- **Aim**:
Render everything from the start of the items below down to the line containing "road 3 (residential): [(503,390),(459,511)]", both ends included, as a Markdown table with the columns Row and Item Line. Number the rows and leave out any blank lines.

- **Records shown**:
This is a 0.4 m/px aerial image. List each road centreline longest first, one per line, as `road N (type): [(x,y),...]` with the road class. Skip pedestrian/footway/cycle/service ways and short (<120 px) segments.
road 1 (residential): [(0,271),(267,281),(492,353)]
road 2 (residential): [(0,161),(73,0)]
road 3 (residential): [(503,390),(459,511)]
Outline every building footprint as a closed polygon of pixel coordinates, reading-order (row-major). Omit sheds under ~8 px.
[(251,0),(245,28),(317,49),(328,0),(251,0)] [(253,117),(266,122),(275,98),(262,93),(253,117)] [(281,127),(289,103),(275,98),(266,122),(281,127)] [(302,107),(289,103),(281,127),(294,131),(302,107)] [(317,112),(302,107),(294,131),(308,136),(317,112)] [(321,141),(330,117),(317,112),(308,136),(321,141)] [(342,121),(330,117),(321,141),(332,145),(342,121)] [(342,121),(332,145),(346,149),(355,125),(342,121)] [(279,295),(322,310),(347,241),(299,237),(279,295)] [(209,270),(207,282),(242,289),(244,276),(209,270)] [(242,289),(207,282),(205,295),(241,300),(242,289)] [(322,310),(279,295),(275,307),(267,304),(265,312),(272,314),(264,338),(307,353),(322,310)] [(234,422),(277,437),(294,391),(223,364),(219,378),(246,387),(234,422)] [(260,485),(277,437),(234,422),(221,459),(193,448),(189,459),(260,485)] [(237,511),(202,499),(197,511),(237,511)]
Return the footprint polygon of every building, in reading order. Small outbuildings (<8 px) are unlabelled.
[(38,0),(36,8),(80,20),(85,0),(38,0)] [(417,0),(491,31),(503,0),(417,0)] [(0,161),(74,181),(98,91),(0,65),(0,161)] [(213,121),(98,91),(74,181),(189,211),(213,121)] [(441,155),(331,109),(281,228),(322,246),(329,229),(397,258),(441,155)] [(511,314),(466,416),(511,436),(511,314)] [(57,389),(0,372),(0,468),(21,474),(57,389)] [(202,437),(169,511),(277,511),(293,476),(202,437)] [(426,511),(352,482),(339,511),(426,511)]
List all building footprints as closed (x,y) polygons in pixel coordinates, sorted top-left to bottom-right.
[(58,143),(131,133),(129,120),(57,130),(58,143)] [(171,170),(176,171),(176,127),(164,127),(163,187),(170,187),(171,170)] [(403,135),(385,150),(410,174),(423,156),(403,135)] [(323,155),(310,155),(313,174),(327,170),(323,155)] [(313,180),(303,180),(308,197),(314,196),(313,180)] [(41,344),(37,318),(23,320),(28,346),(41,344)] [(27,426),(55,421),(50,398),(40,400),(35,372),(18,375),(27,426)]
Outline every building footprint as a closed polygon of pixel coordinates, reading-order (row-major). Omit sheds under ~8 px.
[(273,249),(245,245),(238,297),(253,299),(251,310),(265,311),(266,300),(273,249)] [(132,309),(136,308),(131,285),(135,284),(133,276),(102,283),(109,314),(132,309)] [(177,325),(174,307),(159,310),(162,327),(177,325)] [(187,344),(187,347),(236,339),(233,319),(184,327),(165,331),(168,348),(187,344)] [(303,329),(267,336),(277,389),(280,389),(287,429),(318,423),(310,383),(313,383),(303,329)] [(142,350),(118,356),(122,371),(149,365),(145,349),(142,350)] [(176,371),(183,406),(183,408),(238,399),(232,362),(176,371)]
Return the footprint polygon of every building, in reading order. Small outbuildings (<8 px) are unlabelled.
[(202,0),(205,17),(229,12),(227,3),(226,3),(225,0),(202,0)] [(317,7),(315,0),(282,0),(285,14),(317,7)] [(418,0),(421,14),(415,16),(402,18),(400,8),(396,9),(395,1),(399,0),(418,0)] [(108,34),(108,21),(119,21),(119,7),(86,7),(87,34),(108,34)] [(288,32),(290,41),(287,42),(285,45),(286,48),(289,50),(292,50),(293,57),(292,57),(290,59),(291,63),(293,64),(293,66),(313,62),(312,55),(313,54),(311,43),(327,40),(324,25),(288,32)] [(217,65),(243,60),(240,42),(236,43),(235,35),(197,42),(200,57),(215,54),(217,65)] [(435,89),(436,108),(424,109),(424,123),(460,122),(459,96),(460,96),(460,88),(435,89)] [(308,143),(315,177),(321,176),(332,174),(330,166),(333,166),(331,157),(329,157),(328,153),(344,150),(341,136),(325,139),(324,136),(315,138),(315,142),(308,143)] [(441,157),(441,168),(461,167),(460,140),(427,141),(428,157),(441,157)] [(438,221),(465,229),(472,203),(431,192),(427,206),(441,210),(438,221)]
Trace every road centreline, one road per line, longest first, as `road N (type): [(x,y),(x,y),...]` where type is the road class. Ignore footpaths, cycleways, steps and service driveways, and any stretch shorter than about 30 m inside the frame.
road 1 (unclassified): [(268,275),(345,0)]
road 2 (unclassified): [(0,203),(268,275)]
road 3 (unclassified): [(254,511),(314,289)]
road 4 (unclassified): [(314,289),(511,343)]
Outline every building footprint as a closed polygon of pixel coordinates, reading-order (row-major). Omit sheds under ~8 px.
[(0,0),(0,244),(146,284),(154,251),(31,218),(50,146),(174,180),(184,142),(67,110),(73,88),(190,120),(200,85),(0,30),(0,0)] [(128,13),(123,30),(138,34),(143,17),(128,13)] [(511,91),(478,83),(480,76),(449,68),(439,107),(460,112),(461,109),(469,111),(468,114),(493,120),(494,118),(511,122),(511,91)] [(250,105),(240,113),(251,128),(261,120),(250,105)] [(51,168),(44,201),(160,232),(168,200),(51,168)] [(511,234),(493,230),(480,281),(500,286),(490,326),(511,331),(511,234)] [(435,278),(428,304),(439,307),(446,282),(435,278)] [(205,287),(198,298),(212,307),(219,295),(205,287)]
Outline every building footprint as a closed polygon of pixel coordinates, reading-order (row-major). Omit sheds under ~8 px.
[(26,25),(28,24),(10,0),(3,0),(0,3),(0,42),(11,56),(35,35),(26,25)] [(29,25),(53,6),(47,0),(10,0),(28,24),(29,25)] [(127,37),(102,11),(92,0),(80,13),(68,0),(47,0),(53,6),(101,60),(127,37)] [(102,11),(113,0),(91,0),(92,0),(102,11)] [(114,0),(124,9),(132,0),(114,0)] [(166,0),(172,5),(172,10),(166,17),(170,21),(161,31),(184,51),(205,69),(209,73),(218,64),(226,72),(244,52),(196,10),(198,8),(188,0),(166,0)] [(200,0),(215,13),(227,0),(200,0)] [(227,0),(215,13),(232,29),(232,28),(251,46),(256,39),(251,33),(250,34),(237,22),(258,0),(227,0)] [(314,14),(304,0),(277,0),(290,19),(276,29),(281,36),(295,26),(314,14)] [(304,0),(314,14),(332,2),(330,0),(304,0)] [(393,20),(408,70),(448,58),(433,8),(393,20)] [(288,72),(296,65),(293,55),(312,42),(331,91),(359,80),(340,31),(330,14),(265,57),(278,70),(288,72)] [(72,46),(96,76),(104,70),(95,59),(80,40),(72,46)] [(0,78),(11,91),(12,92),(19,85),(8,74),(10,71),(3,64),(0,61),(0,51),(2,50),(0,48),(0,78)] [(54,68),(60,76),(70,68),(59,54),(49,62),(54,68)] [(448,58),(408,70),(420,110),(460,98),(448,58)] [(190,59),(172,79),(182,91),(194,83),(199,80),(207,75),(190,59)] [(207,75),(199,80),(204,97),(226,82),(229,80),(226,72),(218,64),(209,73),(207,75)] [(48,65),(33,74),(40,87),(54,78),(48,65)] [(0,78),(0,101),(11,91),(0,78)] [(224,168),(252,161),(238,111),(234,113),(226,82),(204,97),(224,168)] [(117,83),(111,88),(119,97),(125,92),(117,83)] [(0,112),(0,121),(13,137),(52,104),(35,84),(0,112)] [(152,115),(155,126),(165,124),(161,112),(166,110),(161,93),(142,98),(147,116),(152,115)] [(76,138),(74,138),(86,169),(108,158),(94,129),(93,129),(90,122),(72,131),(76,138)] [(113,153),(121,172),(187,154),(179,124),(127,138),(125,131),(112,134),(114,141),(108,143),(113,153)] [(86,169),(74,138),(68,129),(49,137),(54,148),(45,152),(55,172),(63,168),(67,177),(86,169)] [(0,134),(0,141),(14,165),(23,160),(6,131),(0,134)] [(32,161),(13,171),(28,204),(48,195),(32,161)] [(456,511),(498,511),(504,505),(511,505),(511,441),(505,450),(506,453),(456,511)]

- **Response to the exercise**:
| Row | Item Line |
|---|---|
| 1 | This is a 0.4 m/px aerial image. List each road centreline longest first, one per line, as `road N (type): [(x,y),...]` with the road class. Skip pedestrian/footway/cycle/service ways and short (<120 px) segments. |
| 2 | road 1 (residential): [(0,271),(267,281),(492,353)] |
| 3 | road 2 (residential): [(0,161),(73,0)] |
| 4 | road 3 (residential): [(503,390),(459,511)] |